WORK INSTRUCTIONS: When you reach the line containing "type=gone; before=green pan; pos1=322,208" in the entries below, start writing out each line exactly, and stop after the line containing "type=repainted; before=turquoise duck;".

DATA SHOWN:
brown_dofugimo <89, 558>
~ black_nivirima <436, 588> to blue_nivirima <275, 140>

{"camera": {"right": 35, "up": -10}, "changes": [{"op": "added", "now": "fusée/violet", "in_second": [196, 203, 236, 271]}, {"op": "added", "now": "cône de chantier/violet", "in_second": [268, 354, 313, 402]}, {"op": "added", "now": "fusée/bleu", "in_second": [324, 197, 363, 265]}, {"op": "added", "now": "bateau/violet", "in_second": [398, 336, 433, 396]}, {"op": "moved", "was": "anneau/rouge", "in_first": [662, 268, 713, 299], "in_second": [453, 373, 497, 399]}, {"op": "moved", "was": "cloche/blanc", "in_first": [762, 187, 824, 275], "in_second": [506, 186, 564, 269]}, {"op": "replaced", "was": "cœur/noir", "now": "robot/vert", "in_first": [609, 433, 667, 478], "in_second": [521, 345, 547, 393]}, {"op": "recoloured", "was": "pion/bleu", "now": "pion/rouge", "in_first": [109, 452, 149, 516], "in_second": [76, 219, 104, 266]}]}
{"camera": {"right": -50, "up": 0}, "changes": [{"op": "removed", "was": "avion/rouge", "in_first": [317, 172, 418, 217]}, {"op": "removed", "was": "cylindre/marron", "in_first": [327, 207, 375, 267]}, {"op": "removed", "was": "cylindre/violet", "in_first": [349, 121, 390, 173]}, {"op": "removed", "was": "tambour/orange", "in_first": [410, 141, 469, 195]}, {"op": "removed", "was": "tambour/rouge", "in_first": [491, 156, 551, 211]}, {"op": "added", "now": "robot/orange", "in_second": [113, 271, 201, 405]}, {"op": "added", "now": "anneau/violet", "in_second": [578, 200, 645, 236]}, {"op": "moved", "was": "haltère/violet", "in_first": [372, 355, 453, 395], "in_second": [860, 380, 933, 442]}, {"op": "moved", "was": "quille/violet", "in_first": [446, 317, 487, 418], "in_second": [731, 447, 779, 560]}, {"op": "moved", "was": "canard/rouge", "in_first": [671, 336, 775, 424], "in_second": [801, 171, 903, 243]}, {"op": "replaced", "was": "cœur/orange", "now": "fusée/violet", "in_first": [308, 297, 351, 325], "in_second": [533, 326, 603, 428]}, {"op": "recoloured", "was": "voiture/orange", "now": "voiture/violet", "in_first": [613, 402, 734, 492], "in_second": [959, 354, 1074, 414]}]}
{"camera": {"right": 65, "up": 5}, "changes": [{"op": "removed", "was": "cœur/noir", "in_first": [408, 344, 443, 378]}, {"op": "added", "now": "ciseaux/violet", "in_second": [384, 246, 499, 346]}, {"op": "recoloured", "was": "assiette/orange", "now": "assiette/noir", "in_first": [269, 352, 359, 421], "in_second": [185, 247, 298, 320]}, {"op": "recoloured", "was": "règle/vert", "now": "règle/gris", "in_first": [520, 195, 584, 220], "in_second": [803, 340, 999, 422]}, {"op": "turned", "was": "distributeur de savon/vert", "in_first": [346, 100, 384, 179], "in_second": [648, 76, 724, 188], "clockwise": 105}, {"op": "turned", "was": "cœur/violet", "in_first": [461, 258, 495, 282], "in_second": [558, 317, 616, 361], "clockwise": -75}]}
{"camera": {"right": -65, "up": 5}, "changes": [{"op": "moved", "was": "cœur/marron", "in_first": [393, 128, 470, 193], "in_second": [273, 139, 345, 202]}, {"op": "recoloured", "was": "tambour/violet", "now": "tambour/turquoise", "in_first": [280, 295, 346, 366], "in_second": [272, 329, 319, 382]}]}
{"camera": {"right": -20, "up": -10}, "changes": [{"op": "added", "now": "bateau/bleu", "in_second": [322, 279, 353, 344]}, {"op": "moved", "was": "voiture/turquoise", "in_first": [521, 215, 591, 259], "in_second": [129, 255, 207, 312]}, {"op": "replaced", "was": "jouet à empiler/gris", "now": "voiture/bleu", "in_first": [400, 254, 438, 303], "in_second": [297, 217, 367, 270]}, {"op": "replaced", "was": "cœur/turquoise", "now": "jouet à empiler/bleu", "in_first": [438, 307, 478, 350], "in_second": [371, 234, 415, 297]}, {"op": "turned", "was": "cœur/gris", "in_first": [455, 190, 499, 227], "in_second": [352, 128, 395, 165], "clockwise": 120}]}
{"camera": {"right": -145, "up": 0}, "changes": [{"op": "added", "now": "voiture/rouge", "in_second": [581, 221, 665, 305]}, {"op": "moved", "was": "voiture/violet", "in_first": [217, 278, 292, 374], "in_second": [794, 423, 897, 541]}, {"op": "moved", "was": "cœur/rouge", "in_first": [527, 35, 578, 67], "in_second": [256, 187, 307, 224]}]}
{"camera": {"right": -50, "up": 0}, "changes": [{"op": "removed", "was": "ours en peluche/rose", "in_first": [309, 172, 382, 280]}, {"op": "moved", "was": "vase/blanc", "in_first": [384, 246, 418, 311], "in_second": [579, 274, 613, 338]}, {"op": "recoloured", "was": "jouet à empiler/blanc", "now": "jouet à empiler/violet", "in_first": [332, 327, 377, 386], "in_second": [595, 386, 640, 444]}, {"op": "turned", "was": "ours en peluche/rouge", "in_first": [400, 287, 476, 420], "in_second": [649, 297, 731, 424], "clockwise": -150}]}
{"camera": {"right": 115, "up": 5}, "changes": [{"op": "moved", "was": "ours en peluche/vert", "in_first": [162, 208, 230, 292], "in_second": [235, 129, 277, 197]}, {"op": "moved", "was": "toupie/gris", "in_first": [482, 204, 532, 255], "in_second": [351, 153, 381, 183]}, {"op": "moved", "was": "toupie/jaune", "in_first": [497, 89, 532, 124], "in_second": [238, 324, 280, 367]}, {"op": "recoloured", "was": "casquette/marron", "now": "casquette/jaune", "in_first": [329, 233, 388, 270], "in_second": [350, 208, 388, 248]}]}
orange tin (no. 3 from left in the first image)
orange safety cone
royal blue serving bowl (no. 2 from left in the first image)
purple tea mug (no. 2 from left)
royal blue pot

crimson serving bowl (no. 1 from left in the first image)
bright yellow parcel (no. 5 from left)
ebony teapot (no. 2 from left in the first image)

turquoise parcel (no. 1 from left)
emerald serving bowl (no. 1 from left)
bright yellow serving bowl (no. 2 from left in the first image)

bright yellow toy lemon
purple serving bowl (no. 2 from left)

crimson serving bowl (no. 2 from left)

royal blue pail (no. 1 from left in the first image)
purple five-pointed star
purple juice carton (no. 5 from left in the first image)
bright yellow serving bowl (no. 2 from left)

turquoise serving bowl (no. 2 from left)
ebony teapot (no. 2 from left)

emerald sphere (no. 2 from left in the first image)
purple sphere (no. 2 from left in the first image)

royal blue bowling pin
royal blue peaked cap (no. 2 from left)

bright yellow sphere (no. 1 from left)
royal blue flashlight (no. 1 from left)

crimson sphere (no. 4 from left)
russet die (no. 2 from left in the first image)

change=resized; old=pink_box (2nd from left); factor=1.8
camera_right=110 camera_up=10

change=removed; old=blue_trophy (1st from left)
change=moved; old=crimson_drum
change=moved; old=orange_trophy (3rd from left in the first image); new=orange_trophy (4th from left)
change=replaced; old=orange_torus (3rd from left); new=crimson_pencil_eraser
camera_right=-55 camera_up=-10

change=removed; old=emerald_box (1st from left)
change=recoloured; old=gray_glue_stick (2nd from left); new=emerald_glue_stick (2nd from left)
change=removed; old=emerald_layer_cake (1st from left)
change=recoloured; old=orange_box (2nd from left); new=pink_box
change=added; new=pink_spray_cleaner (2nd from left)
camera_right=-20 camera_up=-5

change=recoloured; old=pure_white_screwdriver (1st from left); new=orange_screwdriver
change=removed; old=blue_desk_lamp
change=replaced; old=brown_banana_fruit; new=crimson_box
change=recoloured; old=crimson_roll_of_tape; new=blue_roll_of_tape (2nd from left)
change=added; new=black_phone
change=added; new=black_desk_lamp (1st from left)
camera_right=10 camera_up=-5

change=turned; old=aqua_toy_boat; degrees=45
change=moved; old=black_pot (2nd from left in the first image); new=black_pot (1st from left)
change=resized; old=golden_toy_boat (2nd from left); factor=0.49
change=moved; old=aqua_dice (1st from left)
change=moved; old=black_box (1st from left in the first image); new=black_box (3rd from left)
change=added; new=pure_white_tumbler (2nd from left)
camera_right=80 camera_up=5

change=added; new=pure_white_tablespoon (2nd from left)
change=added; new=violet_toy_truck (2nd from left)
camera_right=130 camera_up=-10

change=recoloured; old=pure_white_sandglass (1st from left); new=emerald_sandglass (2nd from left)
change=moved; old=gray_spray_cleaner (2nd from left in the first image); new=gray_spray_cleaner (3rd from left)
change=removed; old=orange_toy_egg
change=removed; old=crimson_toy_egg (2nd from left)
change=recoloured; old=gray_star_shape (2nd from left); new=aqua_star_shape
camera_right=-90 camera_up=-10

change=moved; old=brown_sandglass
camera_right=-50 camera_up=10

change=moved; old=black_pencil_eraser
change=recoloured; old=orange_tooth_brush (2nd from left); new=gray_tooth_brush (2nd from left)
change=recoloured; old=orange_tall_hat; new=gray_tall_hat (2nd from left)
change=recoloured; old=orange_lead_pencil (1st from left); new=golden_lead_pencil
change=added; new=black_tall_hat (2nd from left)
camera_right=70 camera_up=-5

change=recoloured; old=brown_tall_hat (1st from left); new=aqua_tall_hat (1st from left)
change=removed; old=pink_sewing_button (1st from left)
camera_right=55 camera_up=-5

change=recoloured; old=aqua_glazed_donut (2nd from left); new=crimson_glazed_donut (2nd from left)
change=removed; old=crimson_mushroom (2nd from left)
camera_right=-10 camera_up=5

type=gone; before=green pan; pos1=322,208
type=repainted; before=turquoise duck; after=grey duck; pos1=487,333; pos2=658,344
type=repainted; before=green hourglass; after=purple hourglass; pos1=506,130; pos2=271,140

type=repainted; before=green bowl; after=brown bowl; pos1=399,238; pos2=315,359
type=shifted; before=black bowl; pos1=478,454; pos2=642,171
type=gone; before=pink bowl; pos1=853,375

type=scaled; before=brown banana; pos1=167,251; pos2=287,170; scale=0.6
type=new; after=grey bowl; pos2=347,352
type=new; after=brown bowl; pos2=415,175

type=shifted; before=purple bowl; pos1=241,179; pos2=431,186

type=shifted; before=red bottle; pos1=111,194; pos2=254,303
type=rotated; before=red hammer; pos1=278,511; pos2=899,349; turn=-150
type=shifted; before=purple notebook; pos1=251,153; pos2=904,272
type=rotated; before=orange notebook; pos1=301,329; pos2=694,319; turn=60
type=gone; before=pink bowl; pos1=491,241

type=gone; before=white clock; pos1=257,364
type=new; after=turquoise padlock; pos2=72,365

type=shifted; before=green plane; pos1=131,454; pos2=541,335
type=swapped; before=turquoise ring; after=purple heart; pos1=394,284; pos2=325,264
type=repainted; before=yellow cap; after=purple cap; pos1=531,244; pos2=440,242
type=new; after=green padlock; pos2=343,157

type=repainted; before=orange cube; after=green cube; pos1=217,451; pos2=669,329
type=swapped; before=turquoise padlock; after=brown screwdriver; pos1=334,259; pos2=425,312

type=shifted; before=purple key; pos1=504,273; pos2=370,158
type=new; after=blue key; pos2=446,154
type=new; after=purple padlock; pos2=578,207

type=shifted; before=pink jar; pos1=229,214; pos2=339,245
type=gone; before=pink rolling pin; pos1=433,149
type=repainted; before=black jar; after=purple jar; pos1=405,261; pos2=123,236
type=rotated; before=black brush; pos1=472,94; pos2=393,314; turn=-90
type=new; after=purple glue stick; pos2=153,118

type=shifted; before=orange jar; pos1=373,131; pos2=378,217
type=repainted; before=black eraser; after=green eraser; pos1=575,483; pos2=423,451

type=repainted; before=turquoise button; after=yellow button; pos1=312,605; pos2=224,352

RESULT OF THE TASK:
type=gone; before=green pan; pos1=322,208
type=repainted; before=turquoise duck; after=grey duck; pos1=487,333; pos2=658,344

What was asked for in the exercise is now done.